Activity:
Your answer must consist of the lines running from the one that holds "turquoise mushroom: 3 -> 2" to the end of the data, copied exactly.

Available data:

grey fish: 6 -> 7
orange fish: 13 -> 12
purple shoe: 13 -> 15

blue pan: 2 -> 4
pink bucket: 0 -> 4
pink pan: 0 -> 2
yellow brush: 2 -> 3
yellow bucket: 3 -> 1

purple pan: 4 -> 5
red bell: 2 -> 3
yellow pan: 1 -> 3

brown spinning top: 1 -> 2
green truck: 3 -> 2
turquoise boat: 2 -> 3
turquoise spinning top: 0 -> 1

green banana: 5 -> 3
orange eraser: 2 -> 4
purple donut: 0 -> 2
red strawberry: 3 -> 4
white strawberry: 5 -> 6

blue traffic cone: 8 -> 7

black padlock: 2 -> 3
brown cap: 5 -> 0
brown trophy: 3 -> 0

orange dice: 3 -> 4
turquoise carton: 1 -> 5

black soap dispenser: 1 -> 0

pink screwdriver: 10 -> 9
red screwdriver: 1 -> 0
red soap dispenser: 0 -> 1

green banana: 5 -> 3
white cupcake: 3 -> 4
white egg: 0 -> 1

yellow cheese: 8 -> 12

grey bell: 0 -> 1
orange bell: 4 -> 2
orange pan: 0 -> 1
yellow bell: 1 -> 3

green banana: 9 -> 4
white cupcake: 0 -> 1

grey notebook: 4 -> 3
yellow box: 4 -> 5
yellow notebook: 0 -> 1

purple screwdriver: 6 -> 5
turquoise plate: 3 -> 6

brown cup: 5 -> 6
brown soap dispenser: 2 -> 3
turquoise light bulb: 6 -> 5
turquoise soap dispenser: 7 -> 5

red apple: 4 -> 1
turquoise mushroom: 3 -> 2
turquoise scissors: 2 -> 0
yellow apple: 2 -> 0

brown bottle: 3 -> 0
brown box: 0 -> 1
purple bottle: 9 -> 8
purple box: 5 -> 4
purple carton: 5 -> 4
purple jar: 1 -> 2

Solution to the problem:
turquoise mushroom: 3 -> 2
turquoise scissors: 2 -> 0
yellow apple: 2 -> 0

brown bottle: 3 -> 0
brown box: 0 -> 1
purple bottle: 9 -> 8
purple box: 5 -> 4
purple carton: 5 -> 4
purple jar: 1 -> 2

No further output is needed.